WORK INSTRUCTIONS: Exact copy, pictures excluded: please retype every record below.
THE DATA START
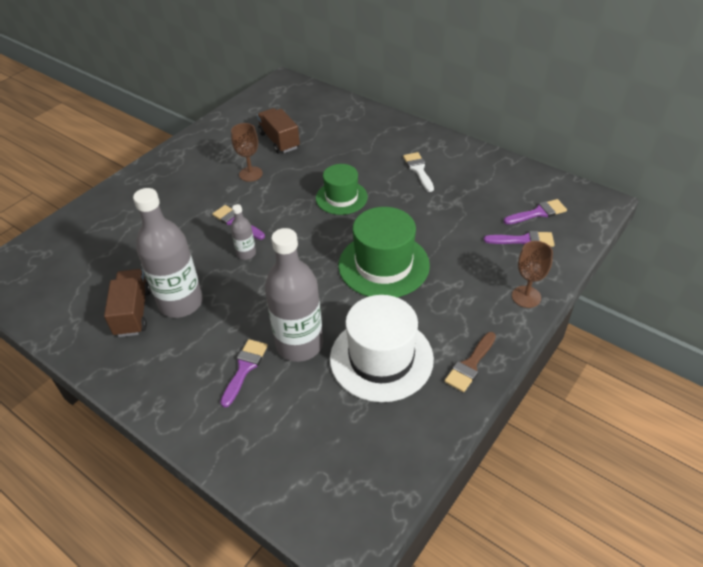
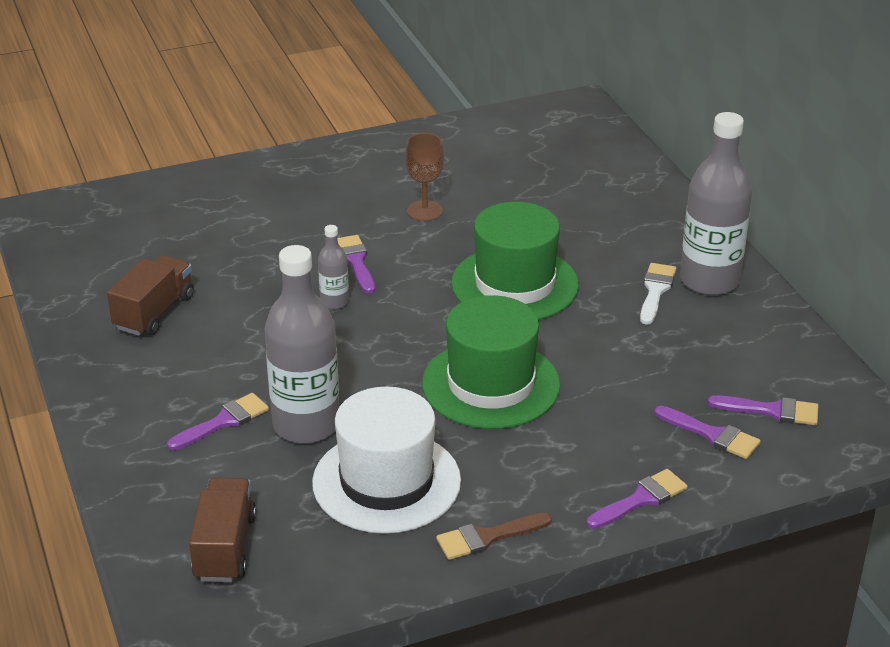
camera: 30 degrees right, 10 degrees down
grey bottle [133,188,203,318] -> grey bottle moved to [680,112,752,296]
brown truck [257,108,300,154] -> brown truck moved to [189,477,256,582]
green hat [316,164,368,215] -> green hat [451,202,579,320], size x1.57
brown goblet [512,241,553,308] -> purple brush [587,469,688,529]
THE DATA END
WRITTEN REPLY:
camera: 30 degrees right, 10 degrees down
grey bottle [133,188,203,318] -> grey bottle moved to [680,112,752,296]
brown truck [257,108,300,154] -> brown truck moved to [189,477,256,582]
green hat [316,164,368,215] -> green hat [451,202,579,320], size x1.57
brown goblet [512,241,553,308] -> purple brush [587,469,688,529]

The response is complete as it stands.